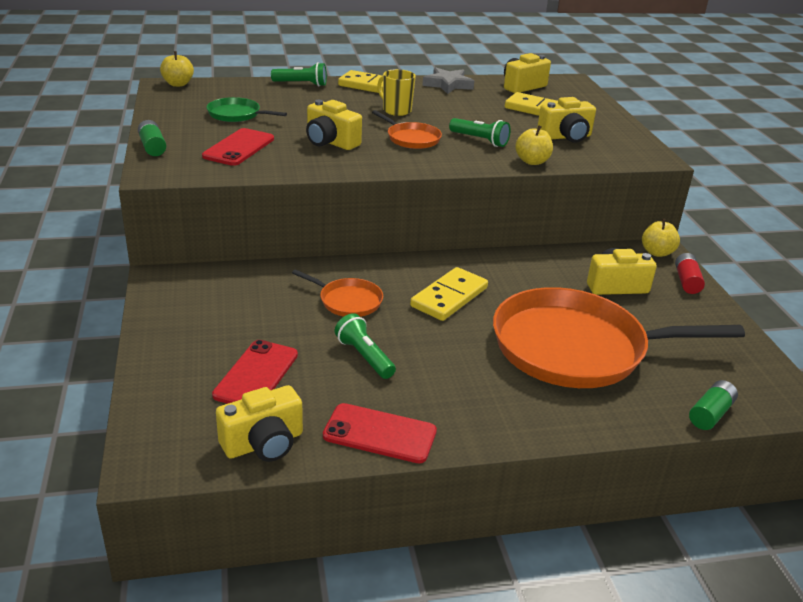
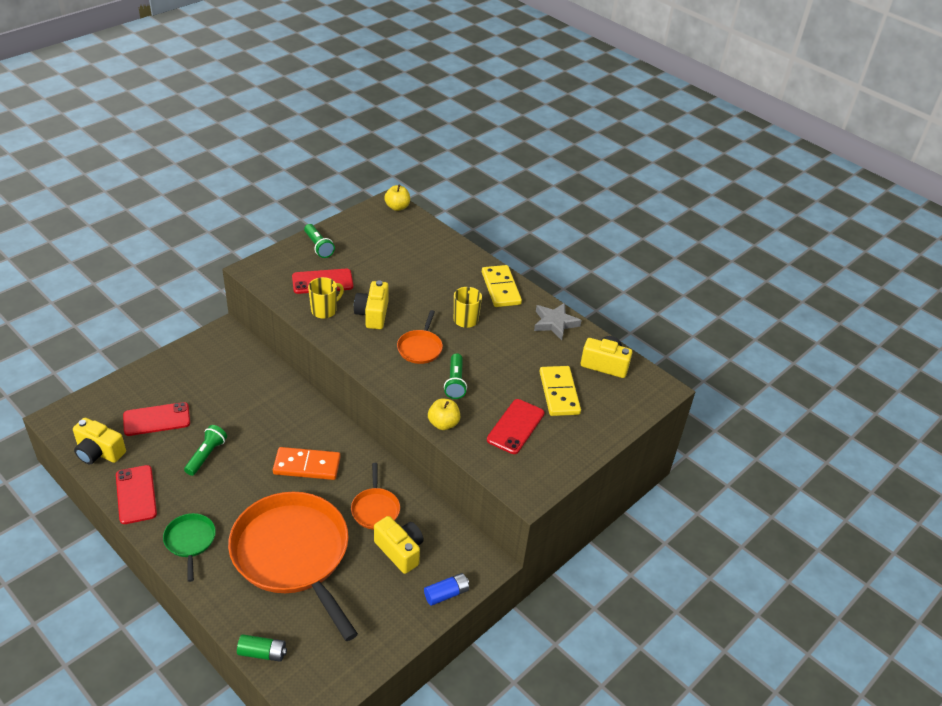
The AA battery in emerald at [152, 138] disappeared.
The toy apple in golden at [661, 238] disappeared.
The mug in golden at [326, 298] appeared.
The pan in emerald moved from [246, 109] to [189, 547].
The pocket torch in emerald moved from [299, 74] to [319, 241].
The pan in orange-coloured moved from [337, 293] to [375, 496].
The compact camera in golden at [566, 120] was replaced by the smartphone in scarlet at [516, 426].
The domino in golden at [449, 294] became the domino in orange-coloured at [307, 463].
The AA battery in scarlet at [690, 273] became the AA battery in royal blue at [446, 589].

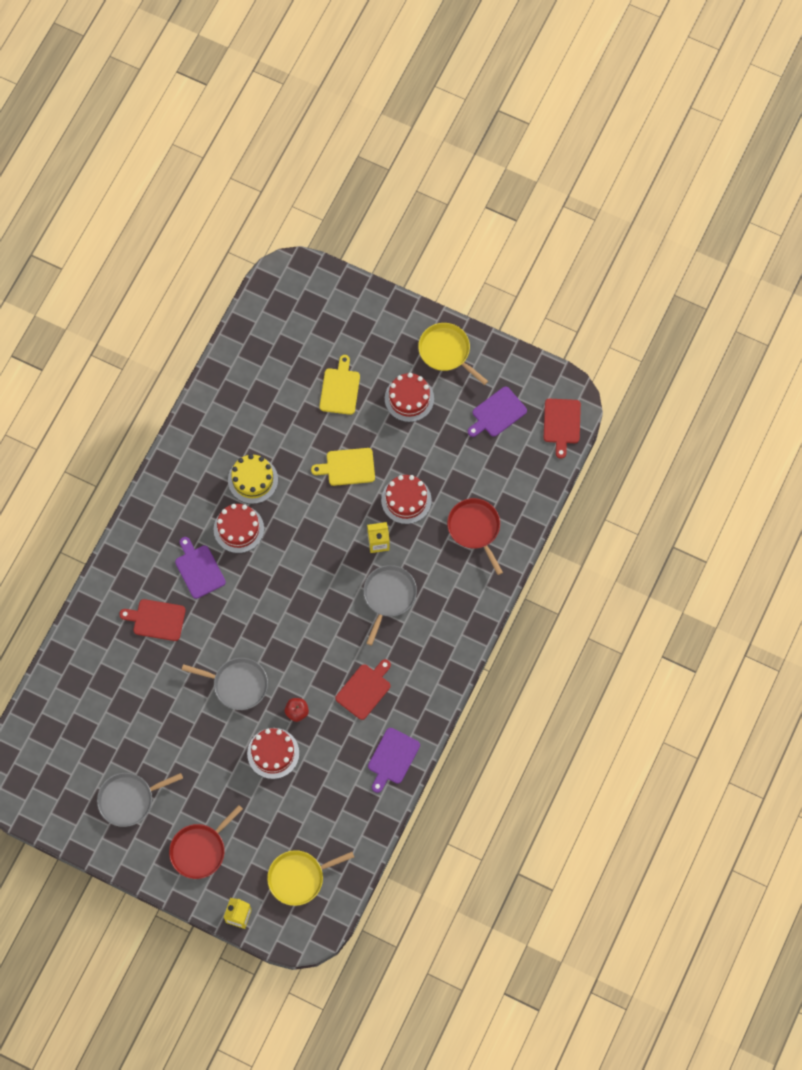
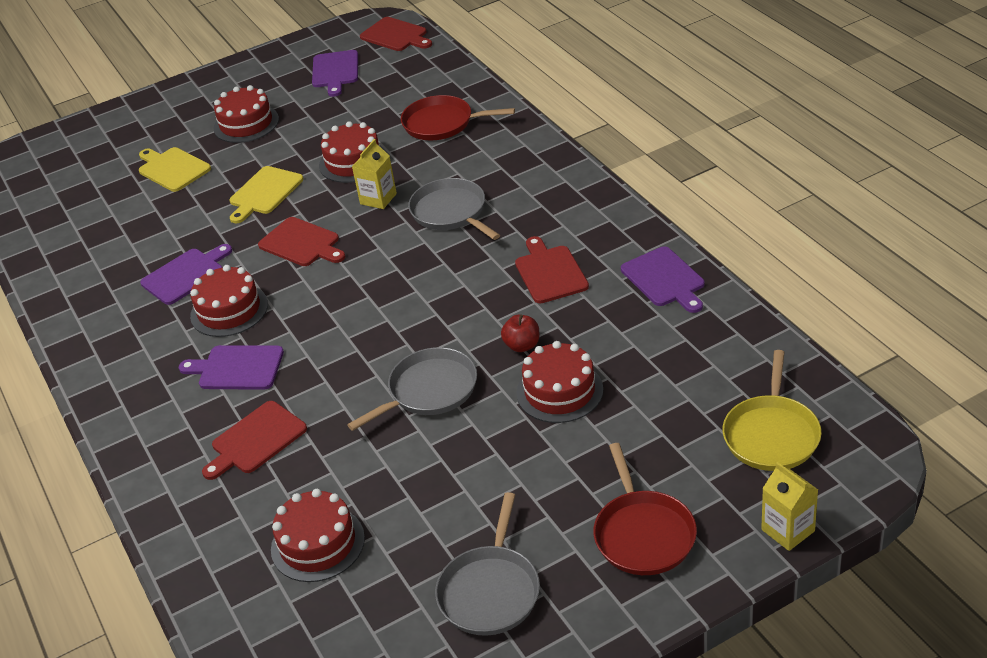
The pan in golden at [453, 354] disappeared.
The bread board in scarlet at [301, 241] appeared.
The layer cake in scarlet at [318, 535] appeared.
The layer cake in golden at [253, 479] was replaced by the bread board in violet at [186, 274].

▶ _The problem_: To answer, count the lines of the material that contain "coloured" and give only that number.

▶ _Reply_: 2